* [Assignment]: Among the entries below, one stretch runs from the line that contains "blue notebook: 1 -> 2" through the line that contains "turquoise notebook: 2 -> 3". Repeat that stretch exactly, ends included, and only that.

* [Input data]:
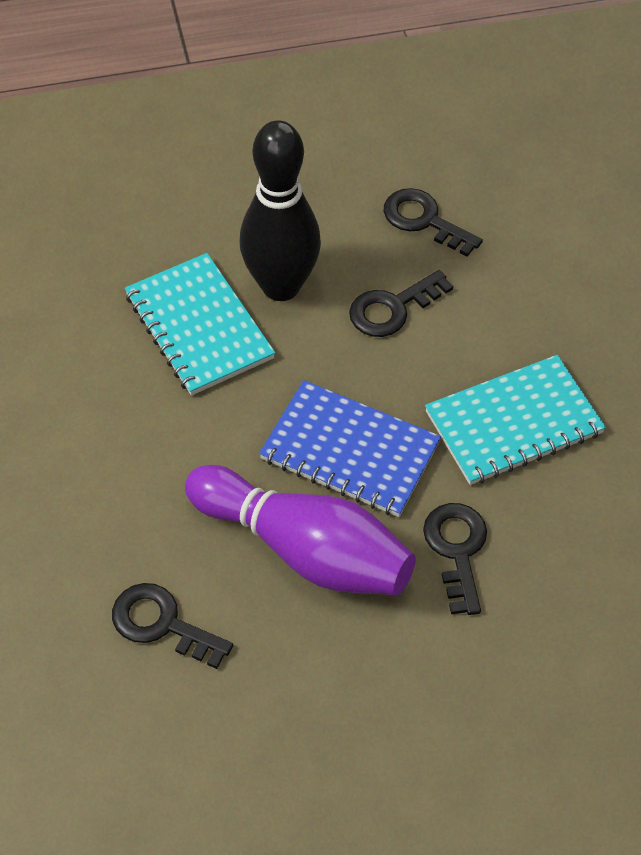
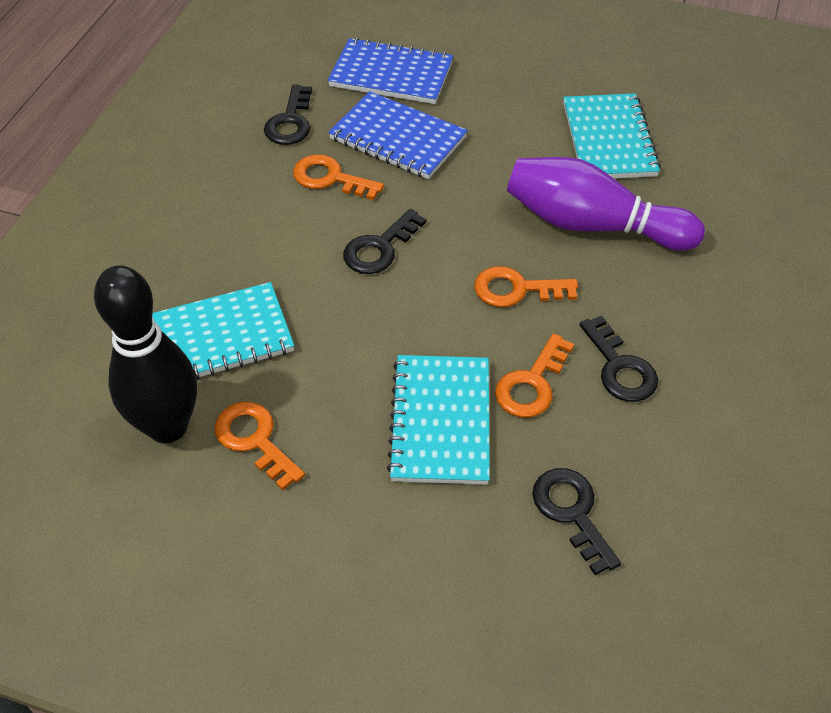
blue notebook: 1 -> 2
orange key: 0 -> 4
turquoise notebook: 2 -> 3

==

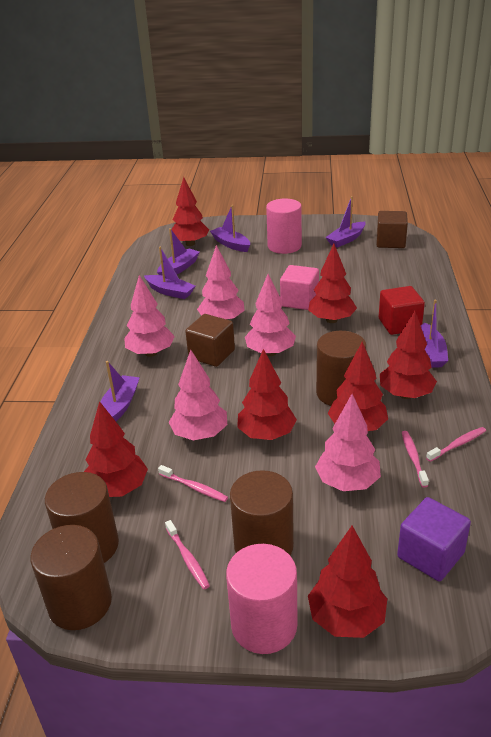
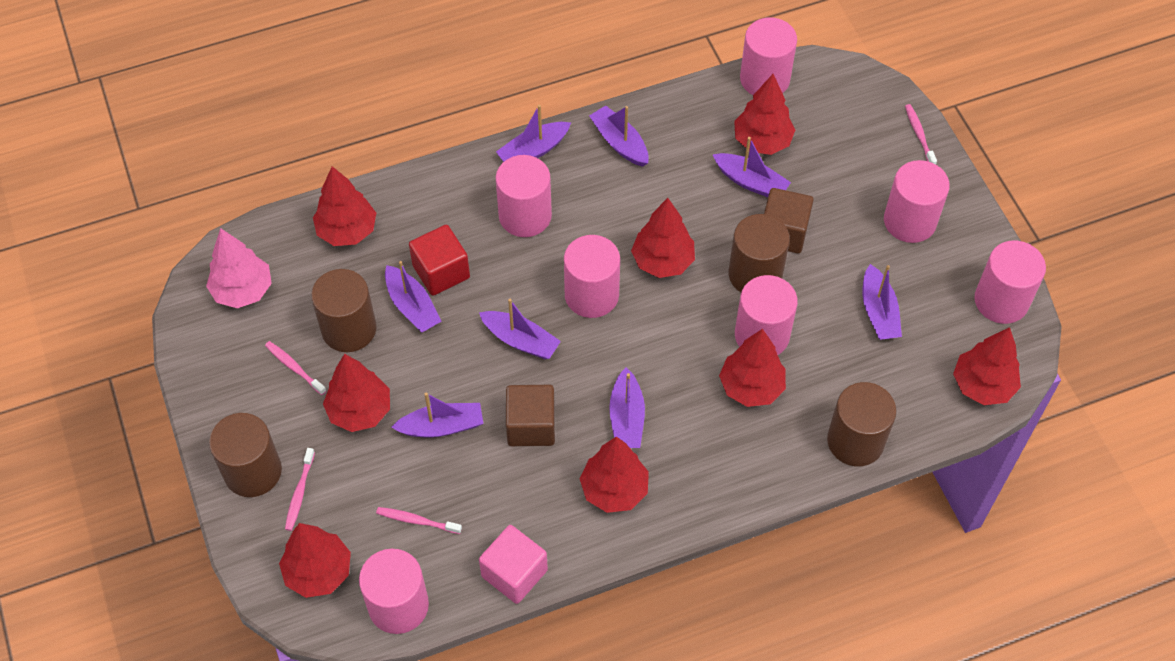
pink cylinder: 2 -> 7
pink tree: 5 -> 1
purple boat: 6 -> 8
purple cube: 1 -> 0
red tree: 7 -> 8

* [Exercise result]:
blue notebook: 1 -> 2
orange key: 0 -> 4
turquoise notebook: 2 -> 3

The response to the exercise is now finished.